Spatial reasoning data
_ _ _ _ _

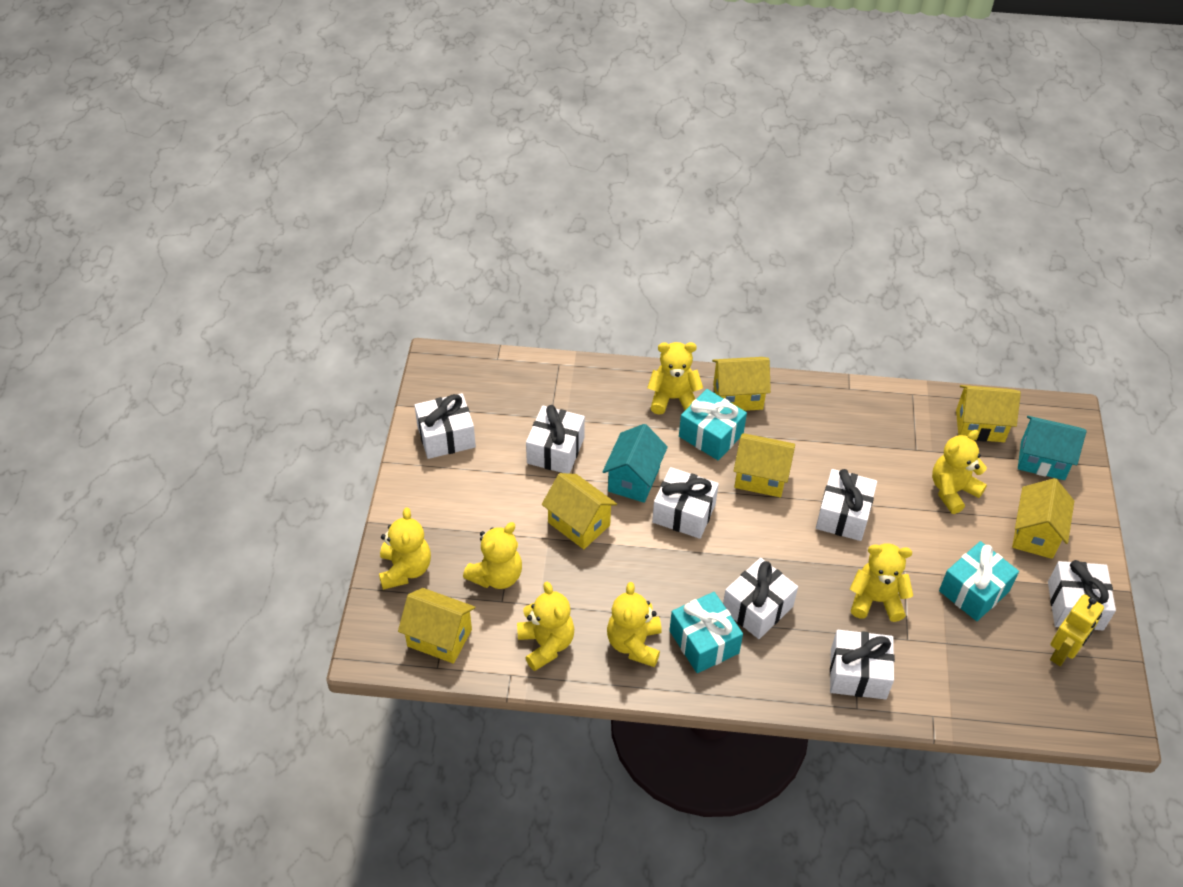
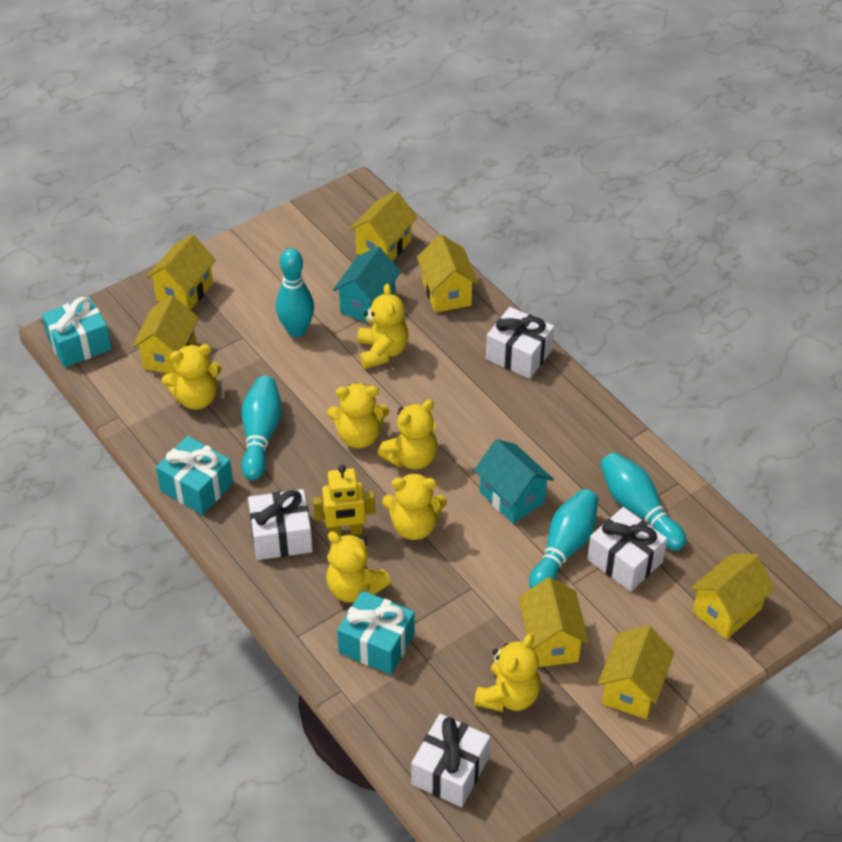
turquoise bowling pin: 0 -> 4
white gift: 7 -> 4
yellow house: 6 -> 7

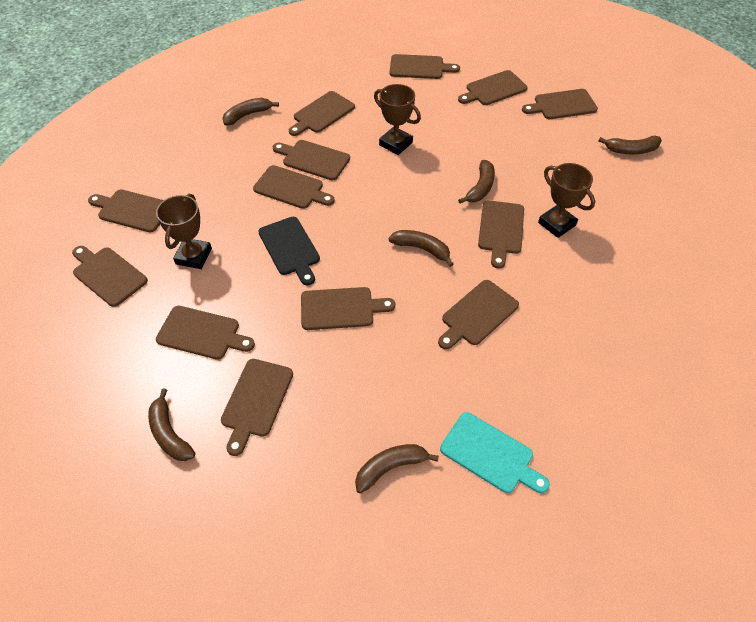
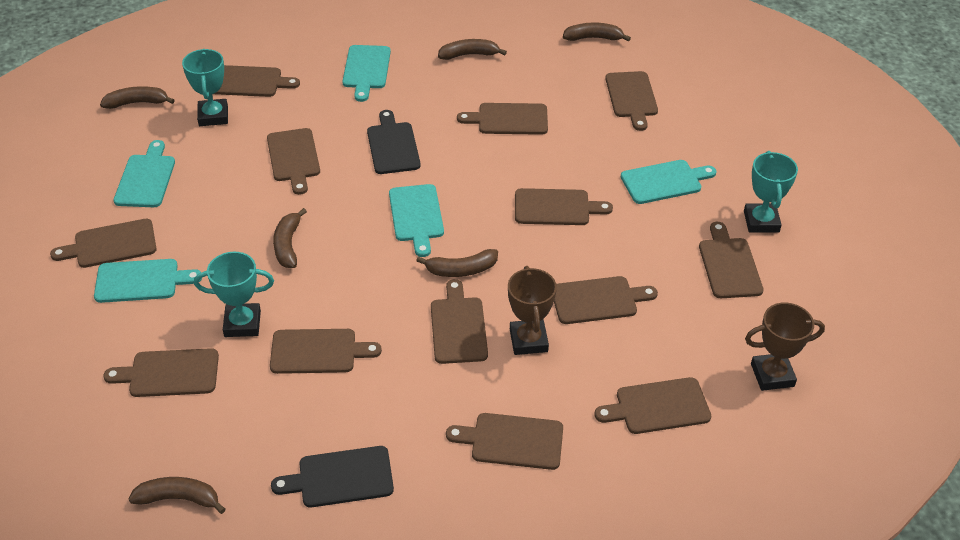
black cutting board: 1 -> 2
brown trophy: 3 -> 2
turquoise cutting board: 1 -> 5
turquoise trophy: 0 -> 3

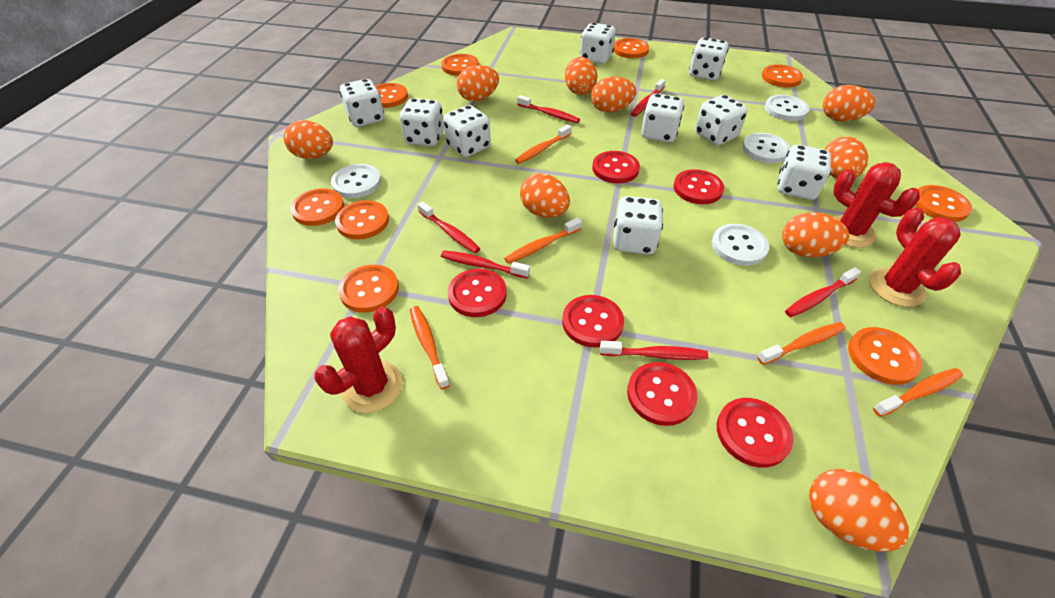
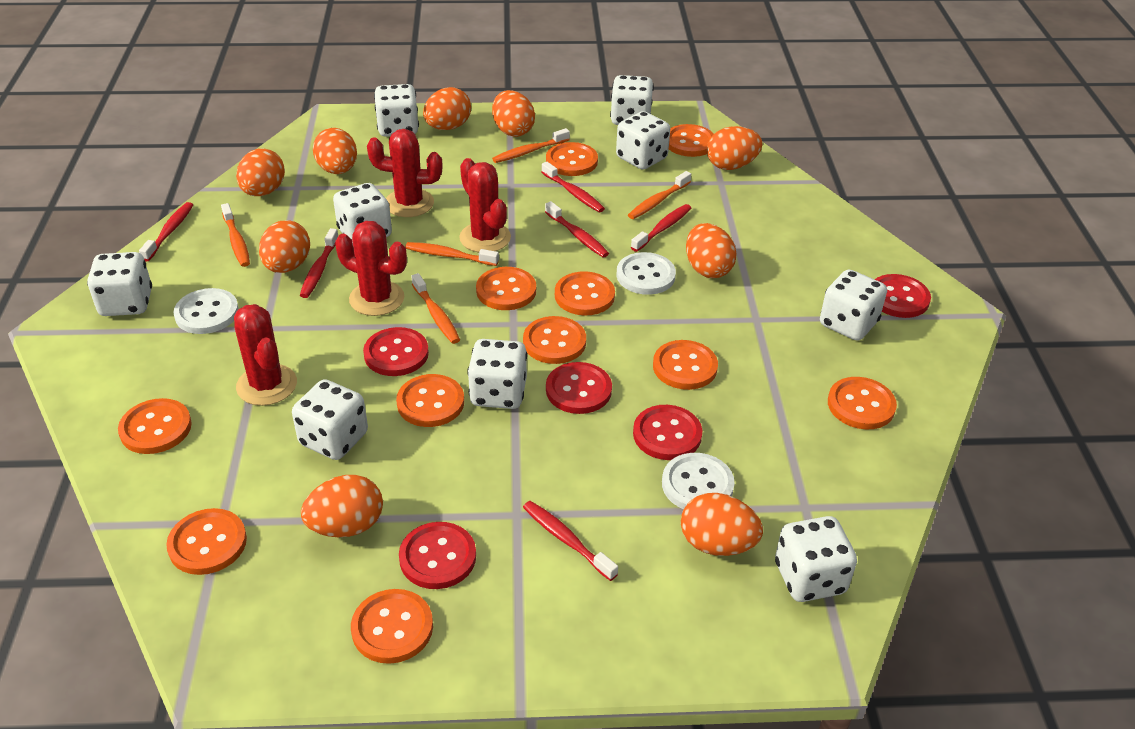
orange button: 9 -> 11
red button: 6 -> 5
red cactus: 3 -> 4
white button: 4 -> 3

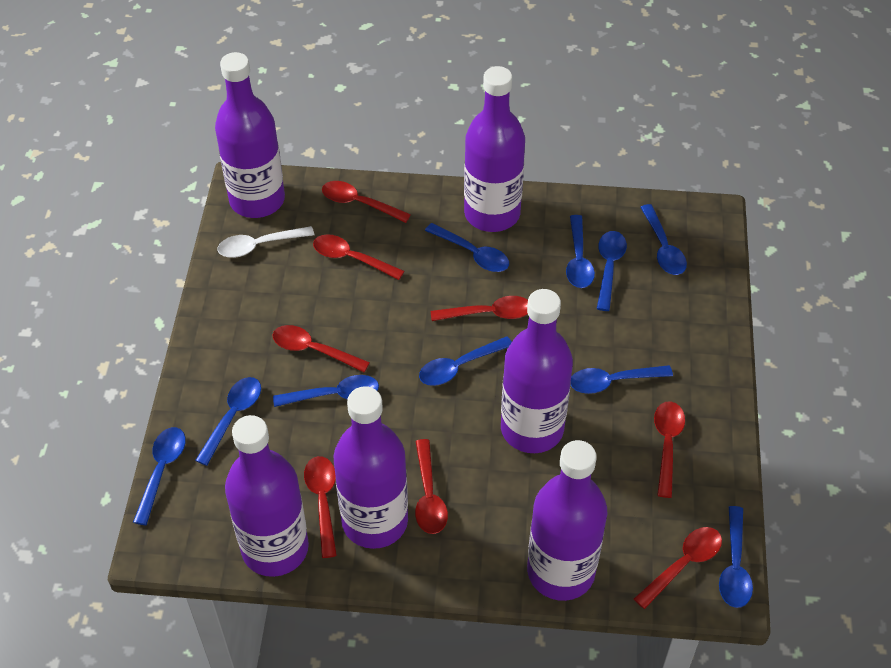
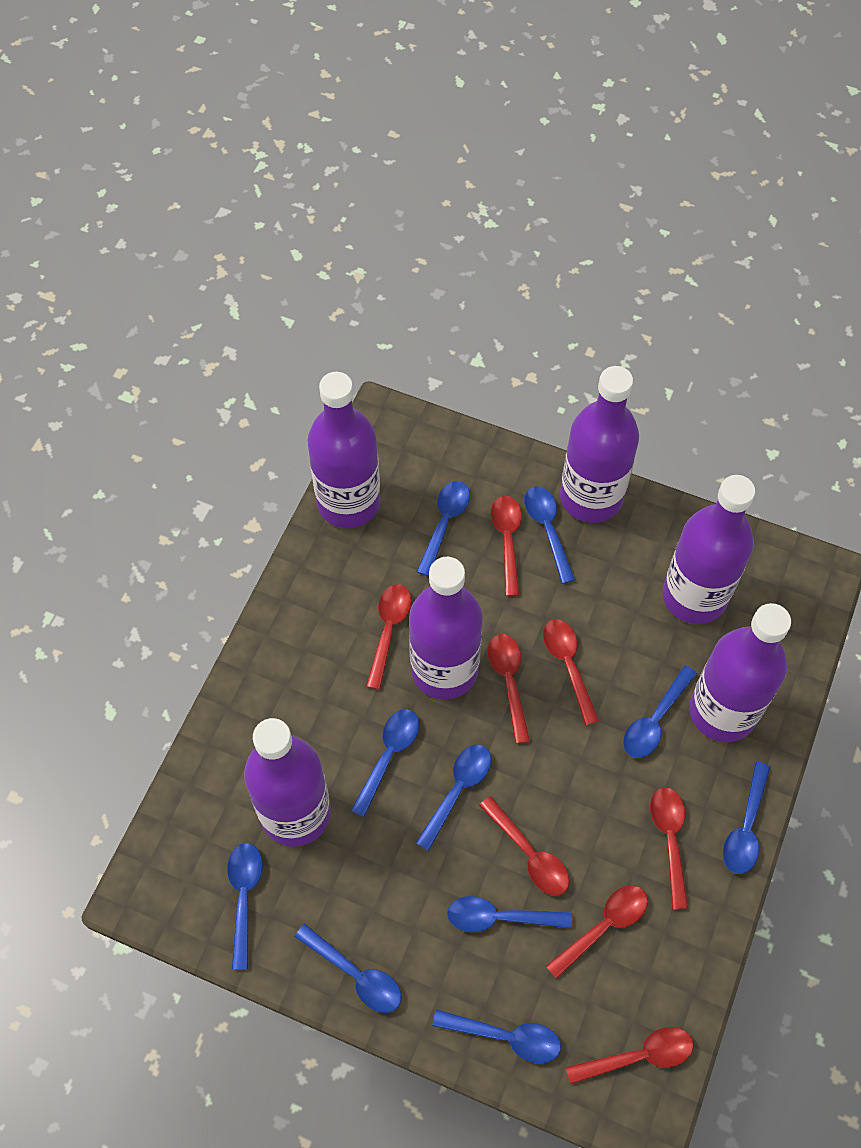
white spoon: 1 -> 0

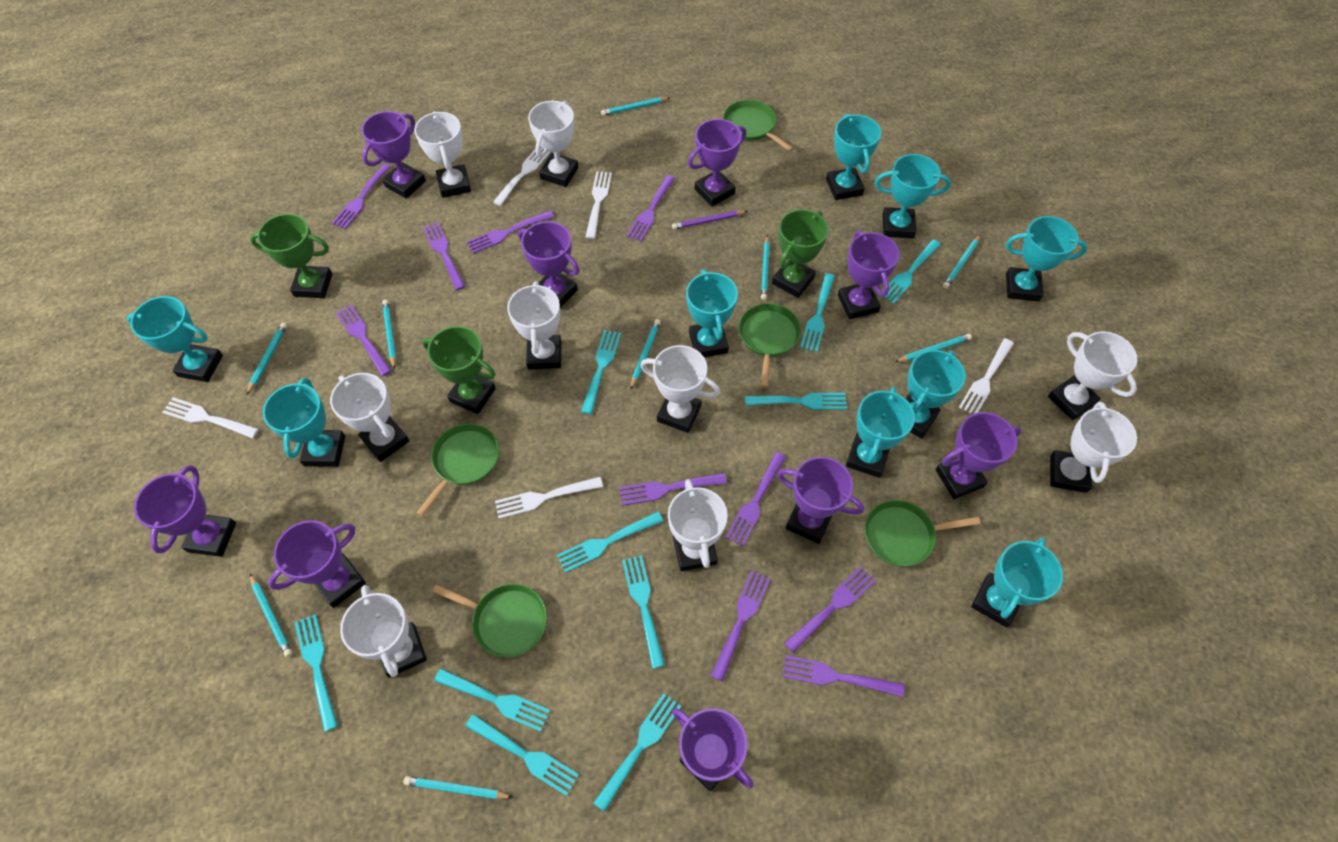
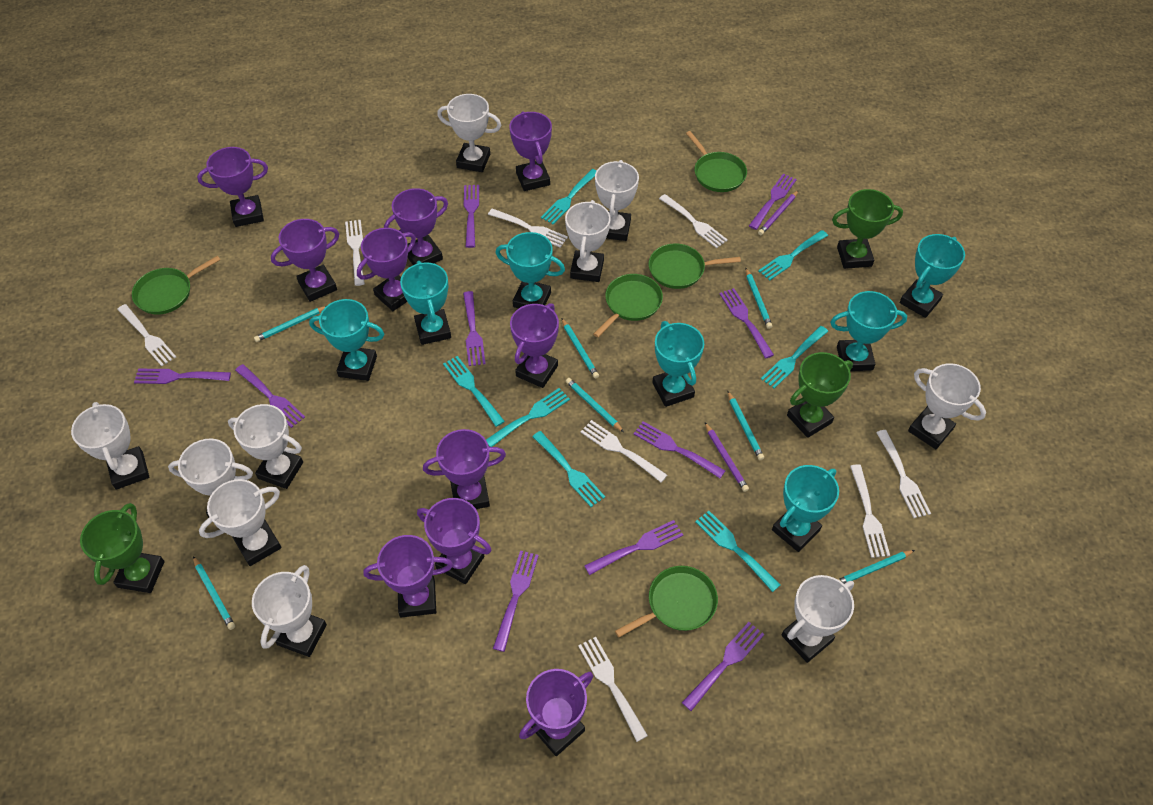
purple pencil: 1 -> 2
purple trophy: 9 -> 10
turquoise fork: 10 -> 7
turquoise pencil: 9 -> 7
turquoise trophy: 9 -> 7
white fork: 5 -> 8
white trophy: 9 -> 10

_ _ _ _ _

● EXERCISE:
Could you repeat each line above exactly as written? Omit the pictures.

● RESULT OF THIS EXERCISE:
turquoise bowling pin: 0 -> 4
white gift: 7 -> 4
yellow house: 6 -> 7

black cutting board: 1 -> 2
brown trophy: 3 -> 2
turquoise cutting board: 1 -> 5
turquoise trophy: 0 -> 3

orange button: 9 -> 11
red button: 6 -> 5
red cactus: 3 -> 4
white button: 4 -> 3

white spoon: 1 -> 0

purple pencil: 1 -> 2
purple trophy: 9 -> 10
turquoise fork: 10 -> 7
turquoise pencil: 9 -> 7
turquoise trophy: 9 -> 7
white fork: 5 -> 8
white trophy: 9 -> 10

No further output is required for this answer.